Shape scene image sequences

******

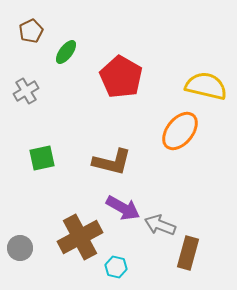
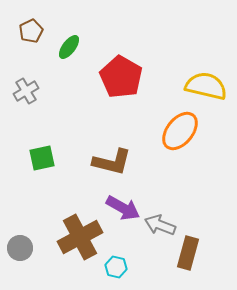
green ellipse: moved 3 px right, 5 px up
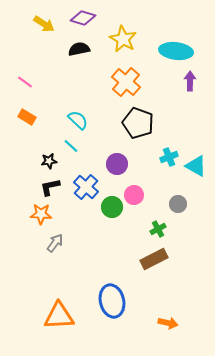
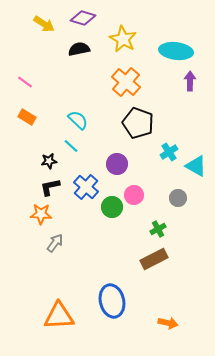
cyan cross: moved 5 px up; rotated 12 degrees counterclockwise
gray circle: moved 6 px up
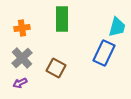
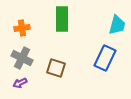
cyan trapezoid: moved 2 px up
blue rectangle: moved 1 px right, 5 px down
gray cross: rotated 20 degrees counterclockwise
brown square: rotated 12 degrees counterclockwise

******

About this exercise =>
A word-for-word repetition of the data above, without pictures, is the expected answer.

Response to the exercise =>
green ellipse: moved 3 px right, 5 px up
cyan cross: moved 5 px up; rotated 12 degrees counterclockwise
gray circle: moved 6 px up
cyan trapezoid: moved 2 px up
blue rectangle: moved 1 px right, 5 px down
gray cross: rotated 20 degrees counterclockwise
brown square: rotated 12 degrees counterclockwise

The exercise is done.